*** Begin section ***

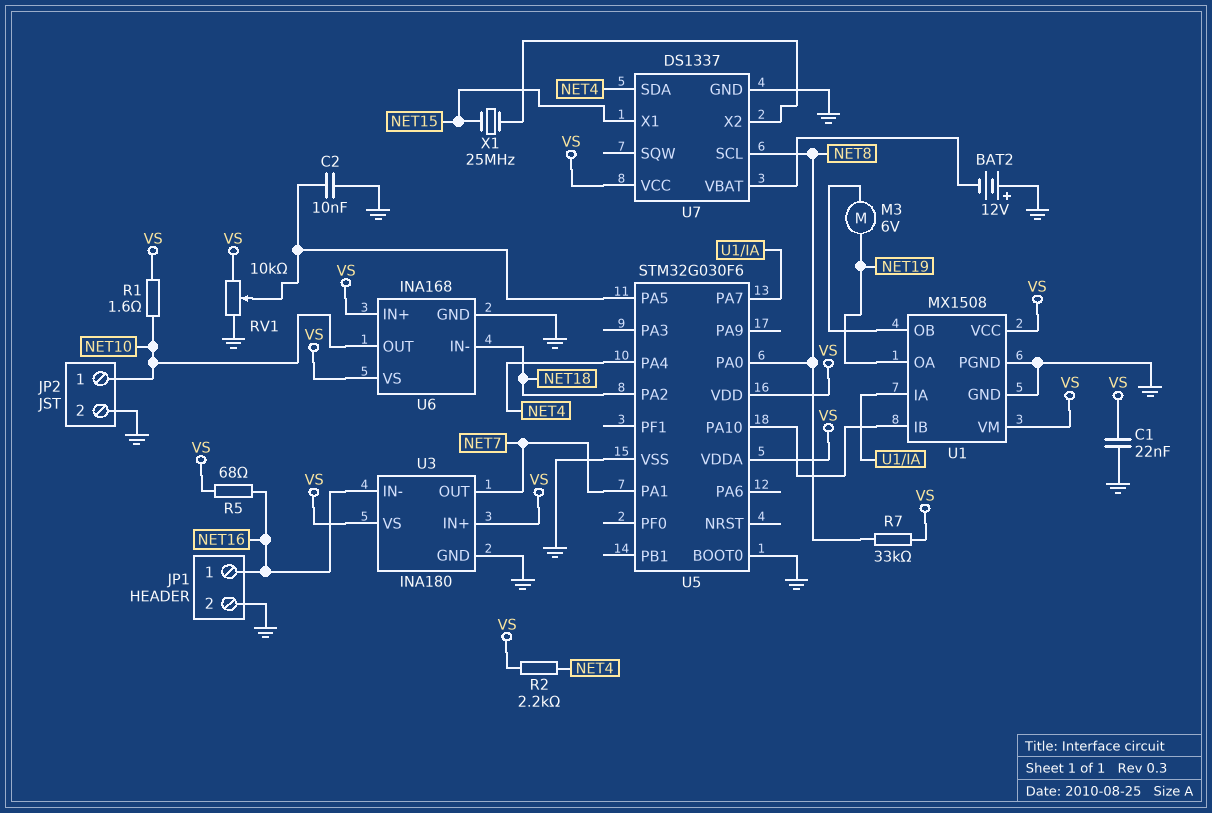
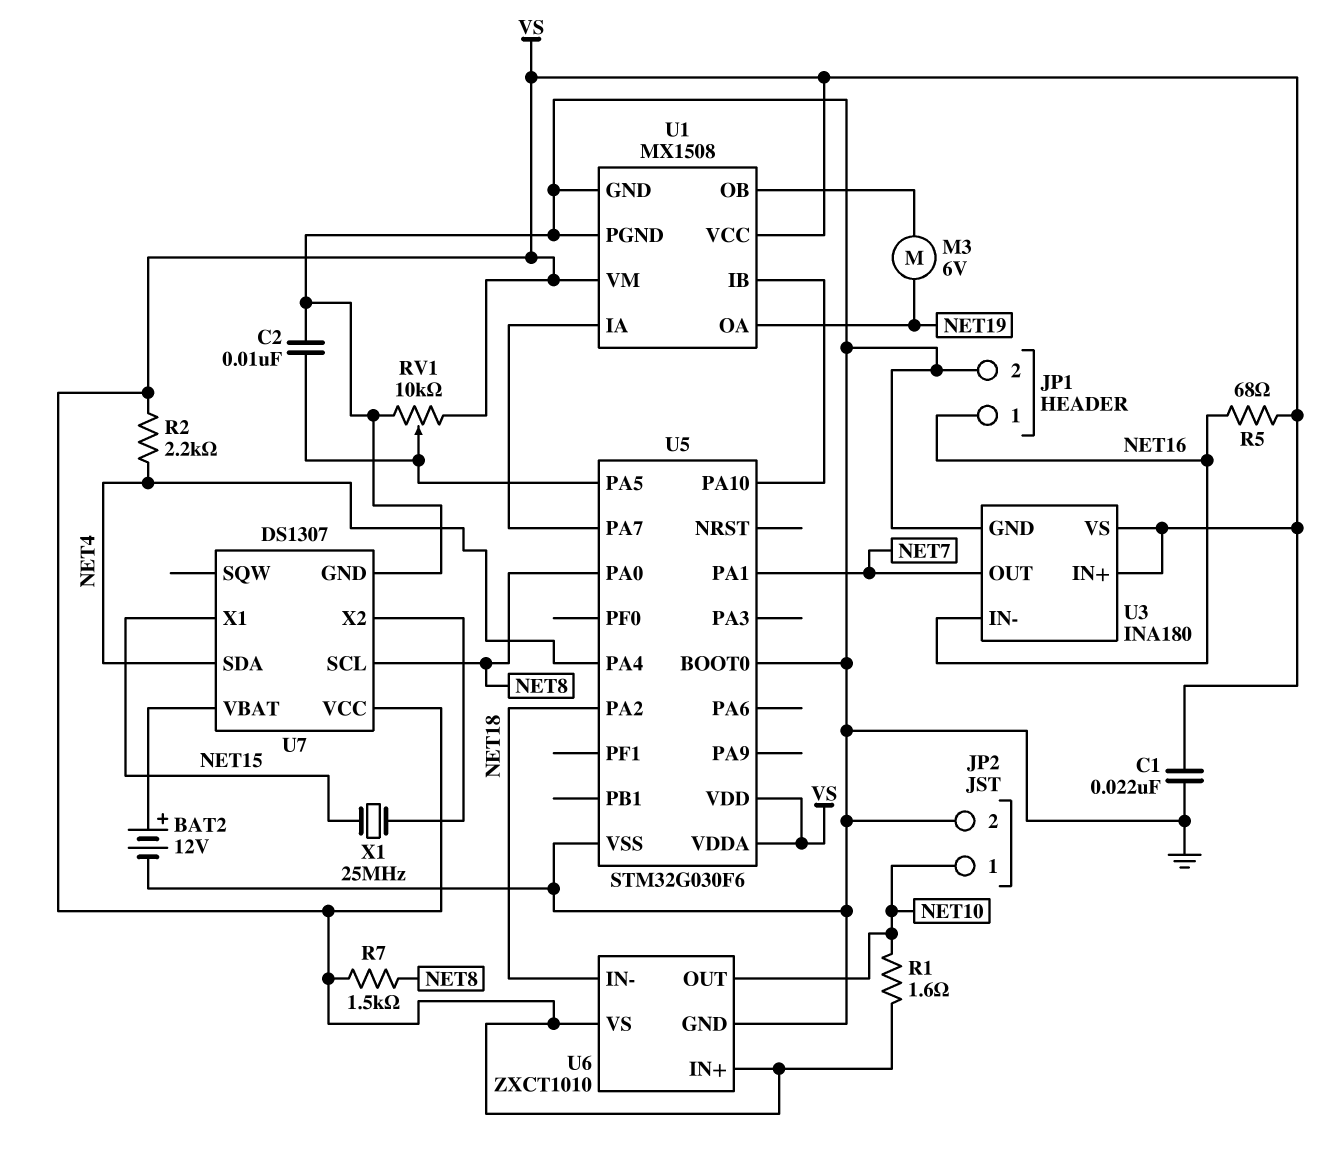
BAT2: 12V (plus GND, minus U7/VBAT) -> 12V (plus U7/VBAT, minus GND)
R7: 33k (NET8, VS) -> 1.5k (NET8, VS)
U6: INA168 -> ZXCT1010
U7: DS1337 -> DS1307

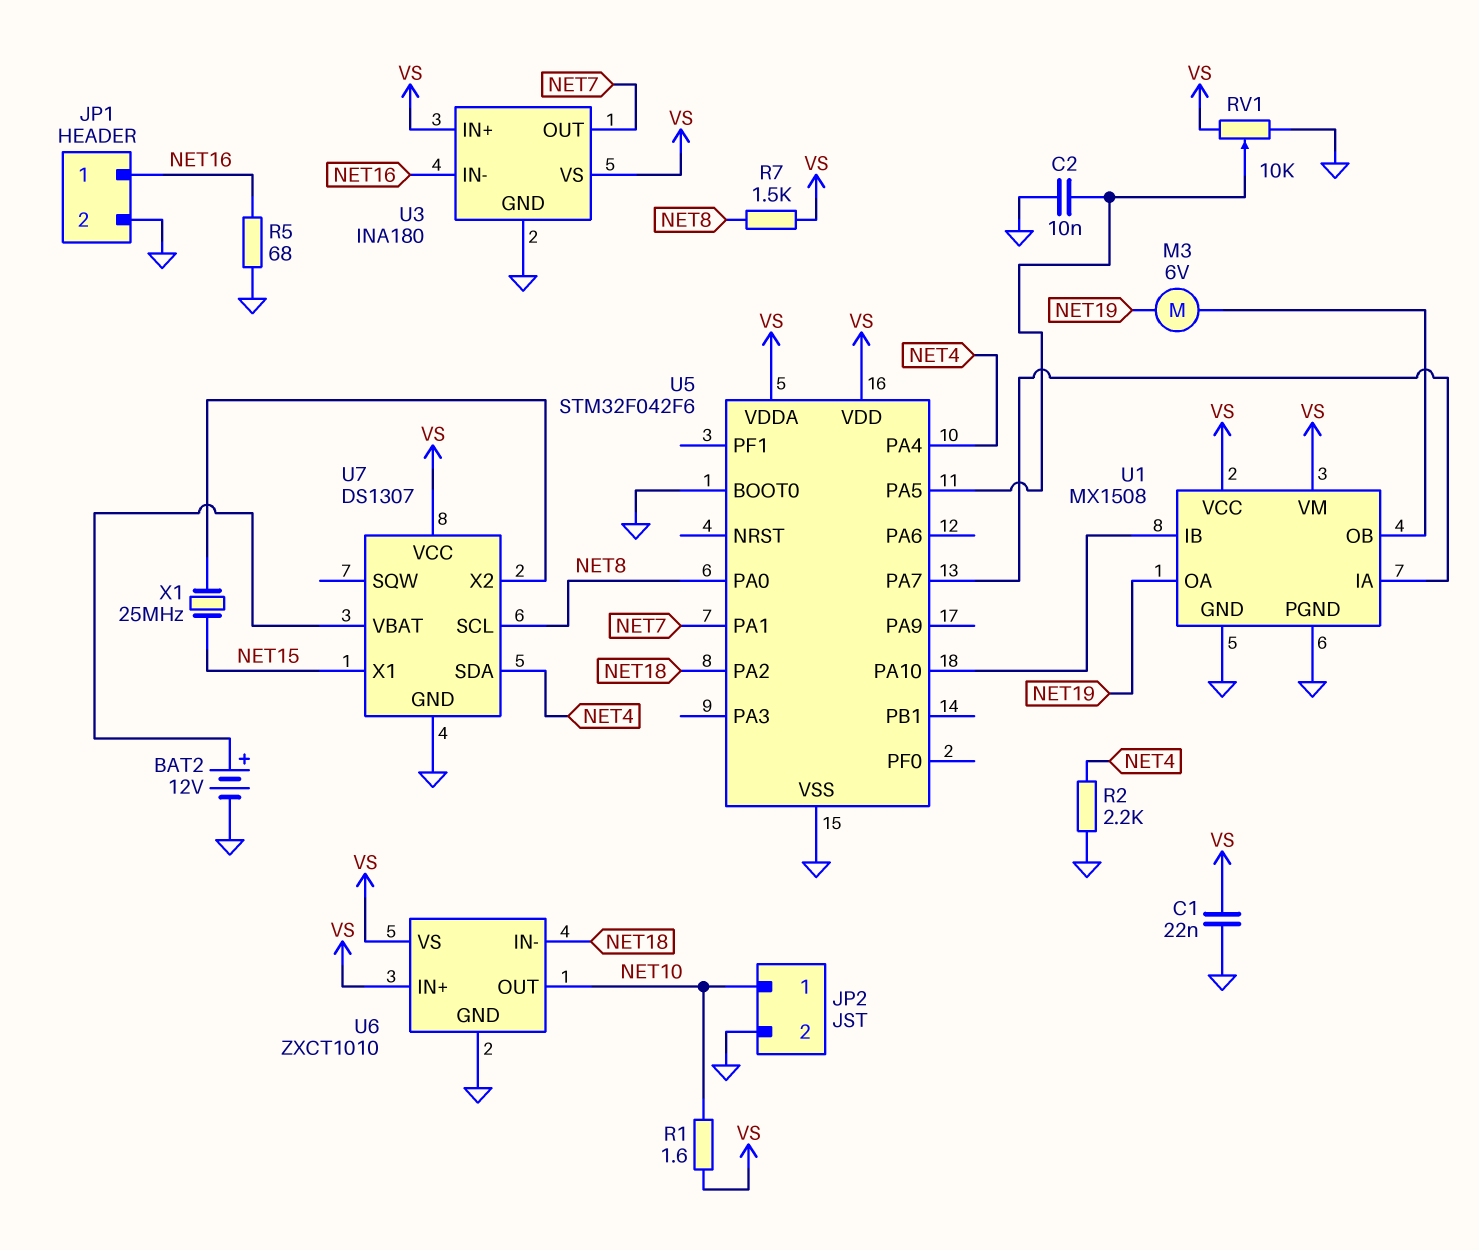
R2: 2.2k (NET4, VS) -> 2.2k (GND, NET4)
R5: 68 (NET16, VS) -> 68 (GND, NET16)
U5: STM32G030F6 -> STM32F042F6

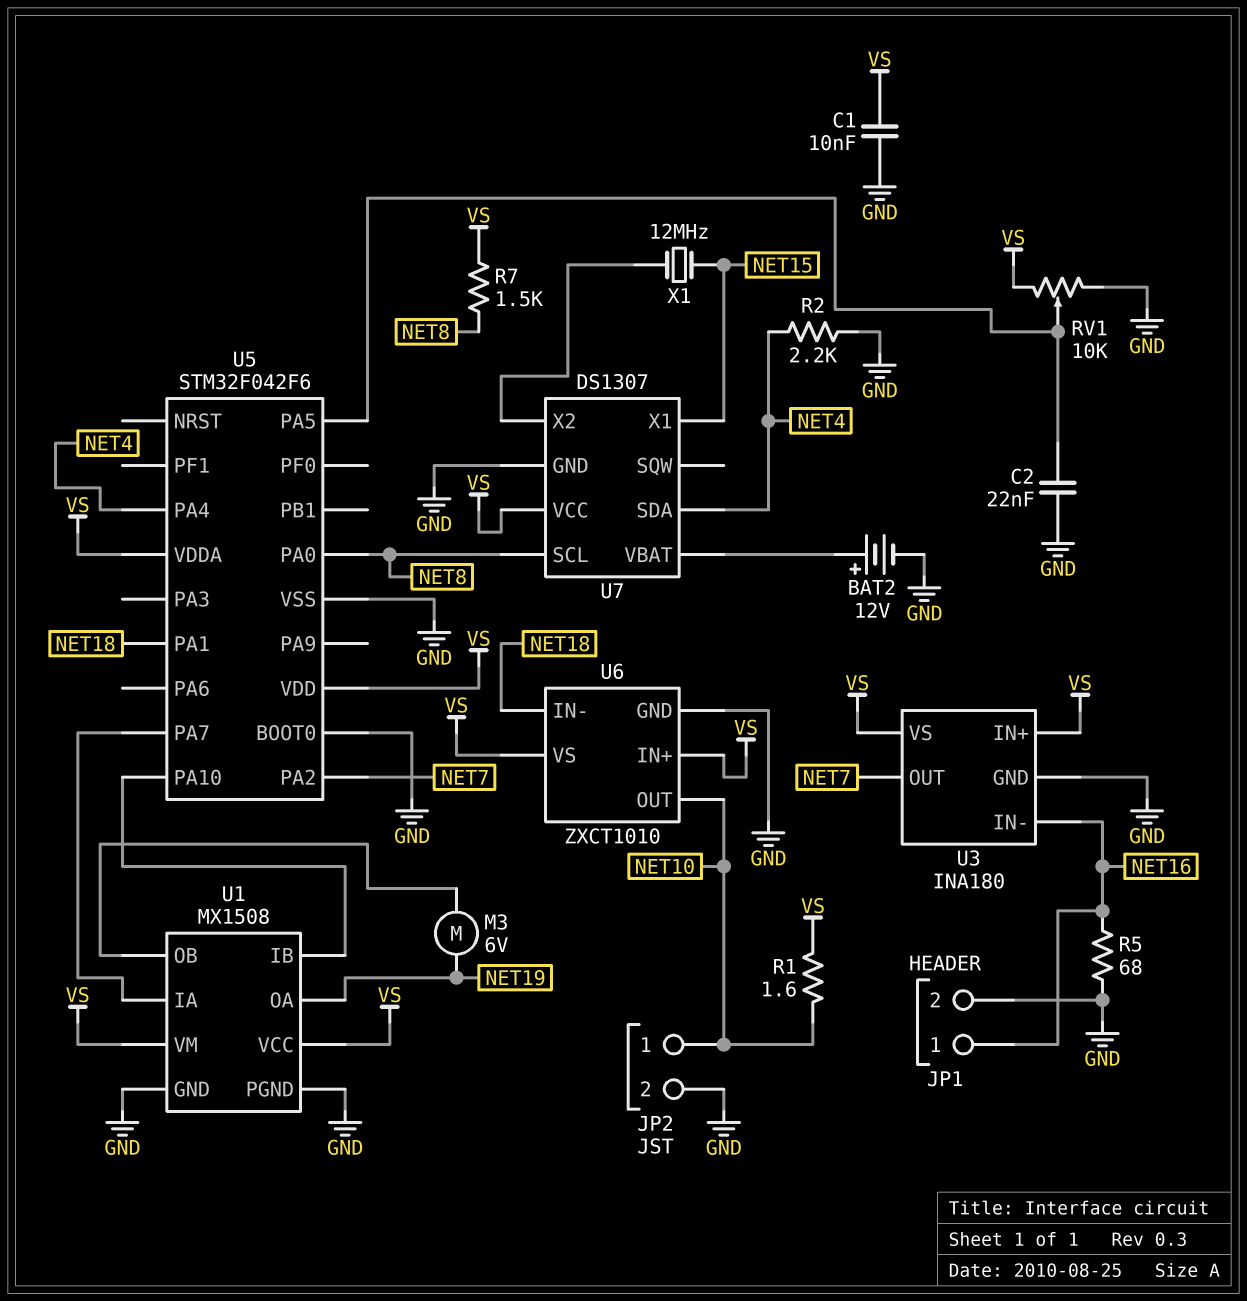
C1: 22nF (GND, VS) -> 10nF (GND, VS)
C2: 10nF (GND, U5/PA5) -> 22nF (GND, U5/PA5)
U5 pin PA1: NET7 -> NET18
U5 pin PA2: NET18 -> NET7
X1: 25MHz (NET15, U7/X2) -> 12MHz (NET15, U7/X2)

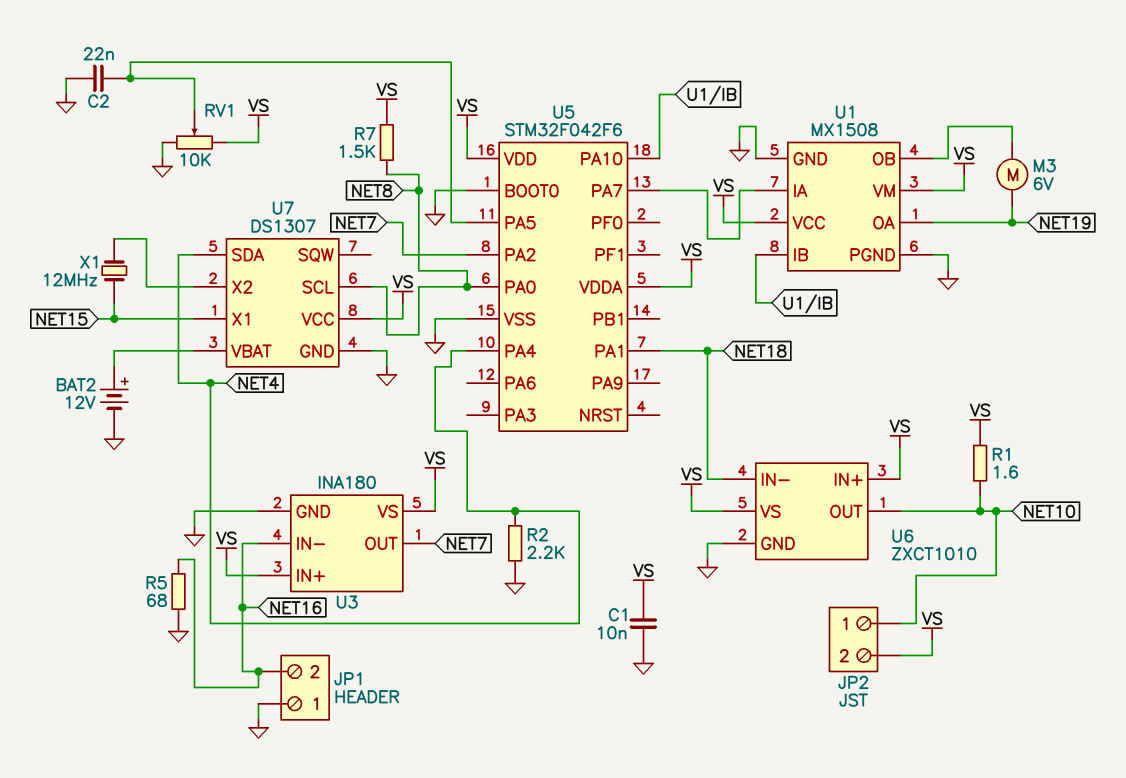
JP1 pin 1: NET16 -> GND
JP1 pin 2: GND -> NET16
JP2 pin 2: GND -> VS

*** End section ***

Quote the material in full and exactly; do not carry over its pictures.

BAT2: 12V (plus GND, minus U7/VBAT) -> 12V (plus U7/VBAT, minus GND)
R7: 33k (NET8, VS) -> 1.5k (NET8, VS)
U6: INA168 -> ZXCT1010
U7: DS1337 -> DS1307

R2: 2.2k (NET4, VS) -> 2.2k (GND, NET4)
R5: 68 (NET16, VS) -> 68 (GND, NET16)
U5: STM32G030F6 -> STM32F042F6

C1: 22nF (GND, VS) -> 10nF (GND, VS)
C2: 10nF (GND, U5/PA5) -> 22nF (GND, U5/PA5)
U5 pin PA1: NET7 -> NET18
U5 pin PA2: NET18 -> NET7
X1: 25MHz (NET15, U7/X2) -> 12MHz (NET15, U7/X2)

JP1 pin 1: NET16 -> GND
JP1 pin 2: GND -> NET16
JP2 pin 2: GND -> VS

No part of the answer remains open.